## [Problem]
Your job with the data below is to output exactly the lines from the one holding "pink brick B10" down to the one holding "cyan slope B11:B12", both included, and no others.

━━━━━ Dataset content

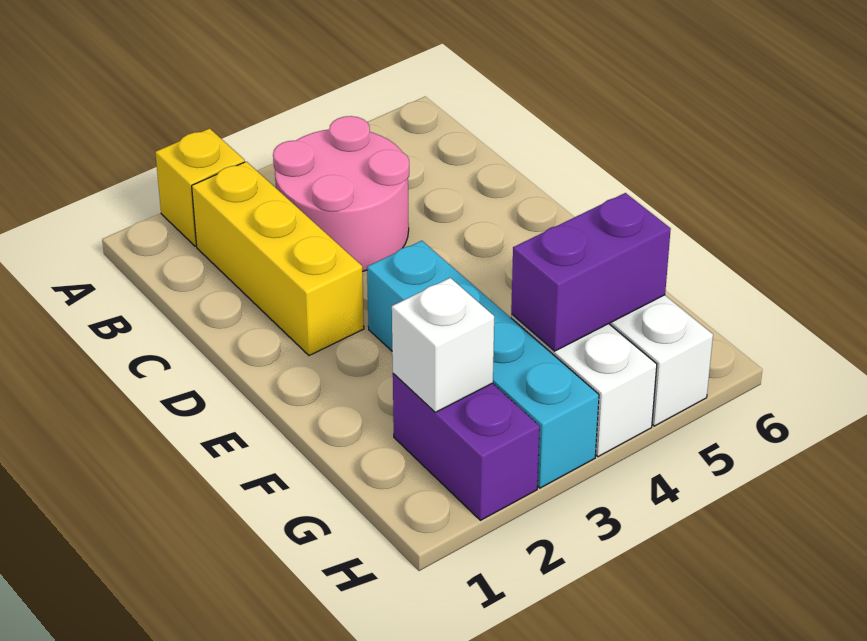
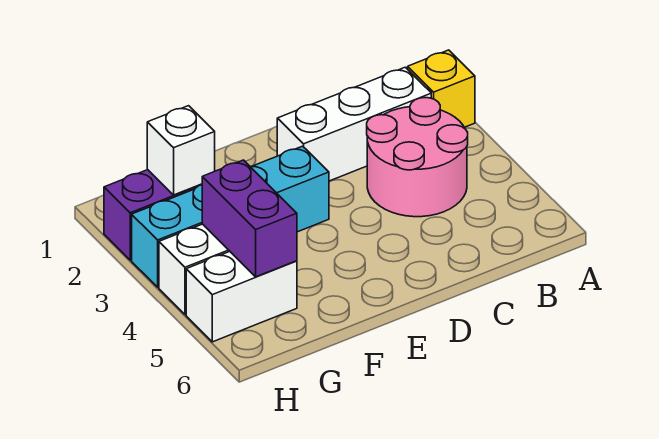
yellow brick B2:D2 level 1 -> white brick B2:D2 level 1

━━━━━━━━━━
━━━━━ Dataset content

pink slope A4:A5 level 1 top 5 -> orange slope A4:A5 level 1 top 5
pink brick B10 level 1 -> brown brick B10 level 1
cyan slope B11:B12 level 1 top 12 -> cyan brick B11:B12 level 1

━━━━━━━━━━

## [The answer]
pink brick B10 level 1 -> brown brick B10 level 1
cyan slope B11:B12 level 1 top 12 -> cyan brick B11:B12 level 1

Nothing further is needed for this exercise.